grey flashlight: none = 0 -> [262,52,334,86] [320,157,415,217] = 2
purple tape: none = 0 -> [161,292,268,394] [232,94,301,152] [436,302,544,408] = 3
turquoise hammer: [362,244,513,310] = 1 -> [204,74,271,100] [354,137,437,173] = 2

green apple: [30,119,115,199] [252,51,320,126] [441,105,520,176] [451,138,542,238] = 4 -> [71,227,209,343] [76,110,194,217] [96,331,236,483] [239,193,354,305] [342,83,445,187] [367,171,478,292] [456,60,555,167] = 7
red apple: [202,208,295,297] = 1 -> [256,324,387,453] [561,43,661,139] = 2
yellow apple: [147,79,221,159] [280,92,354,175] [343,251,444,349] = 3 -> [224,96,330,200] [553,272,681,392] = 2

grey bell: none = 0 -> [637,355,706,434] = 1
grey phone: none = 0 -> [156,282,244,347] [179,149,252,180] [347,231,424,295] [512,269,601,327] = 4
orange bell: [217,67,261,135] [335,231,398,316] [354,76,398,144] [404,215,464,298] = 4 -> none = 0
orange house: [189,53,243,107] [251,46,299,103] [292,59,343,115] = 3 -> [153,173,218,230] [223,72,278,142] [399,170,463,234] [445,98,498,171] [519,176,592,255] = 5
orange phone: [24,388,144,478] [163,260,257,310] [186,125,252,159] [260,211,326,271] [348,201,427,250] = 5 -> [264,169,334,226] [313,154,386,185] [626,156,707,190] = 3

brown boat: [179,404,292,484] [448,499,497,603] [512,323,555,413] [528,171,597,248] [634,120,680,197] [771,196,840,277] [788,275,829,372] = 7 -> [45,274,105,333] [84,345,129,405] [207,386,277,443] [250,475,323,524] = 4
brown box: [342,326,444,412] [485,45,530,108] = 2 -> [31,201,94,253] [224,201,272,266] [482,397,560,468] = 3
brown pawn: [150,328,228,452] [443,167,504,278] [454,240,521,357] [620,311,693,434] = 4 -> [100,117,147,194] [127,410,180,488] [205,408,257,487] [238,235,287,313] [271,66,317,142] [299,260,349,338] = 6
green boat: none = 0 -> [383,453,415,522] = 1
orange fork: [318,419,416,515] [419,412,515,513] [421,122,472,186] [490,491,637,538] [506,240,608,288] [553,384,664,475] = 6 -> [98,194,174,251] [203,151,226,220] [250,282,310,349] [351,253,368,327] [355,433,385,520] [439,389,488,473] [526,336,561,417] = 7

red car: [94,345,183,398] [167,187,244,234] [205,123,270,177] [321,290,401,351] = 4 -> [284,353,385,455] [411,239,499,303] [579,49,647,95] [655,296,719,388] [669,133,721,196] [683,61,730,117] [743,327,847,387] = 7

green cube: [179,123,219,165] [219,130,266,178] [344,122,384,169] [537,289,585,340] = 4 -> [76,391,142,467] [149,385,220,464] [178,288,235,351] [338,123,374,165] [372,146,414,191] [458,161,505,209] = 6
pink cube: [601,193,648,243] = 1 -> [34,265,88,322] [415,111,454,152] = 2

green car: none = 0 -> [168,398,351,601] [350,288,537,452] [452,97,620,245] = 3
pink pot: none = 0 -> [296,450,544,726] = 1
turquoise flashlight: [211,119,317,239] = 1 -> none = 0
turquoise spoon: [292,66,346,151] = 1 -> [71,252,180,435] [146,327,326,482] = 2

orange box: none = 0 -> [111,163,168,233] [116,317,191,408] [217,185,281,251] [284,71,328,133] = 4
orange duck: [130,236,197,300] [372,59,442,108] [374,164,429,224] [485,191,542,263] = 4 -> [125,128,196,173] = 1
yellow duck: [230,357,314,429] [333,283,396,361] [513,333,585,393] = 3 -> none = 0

» Task to complete
Word for word, restate the lines above from the line containing "green car: none" through the line containing "orange box: none", with both included and nothing else.

» Answer box
green car: none = 0 -> [168,398,351,601] [350,288,537,452] [452,97,620,245] = 3
pink pot: none = 0 -> [296,450,544,726] = 1
turquoise flashlight: [211,119,317,239] = 1 -> none = 0
turquoise spoon: [292,66,346,151] = 1 -> [71,252,180,435] [146,327,326,482] = 2

orange box: none = 0 -> [111,163,168,233] [116,317,191,408] [217,185,281,251] [284,71,328,133] = 4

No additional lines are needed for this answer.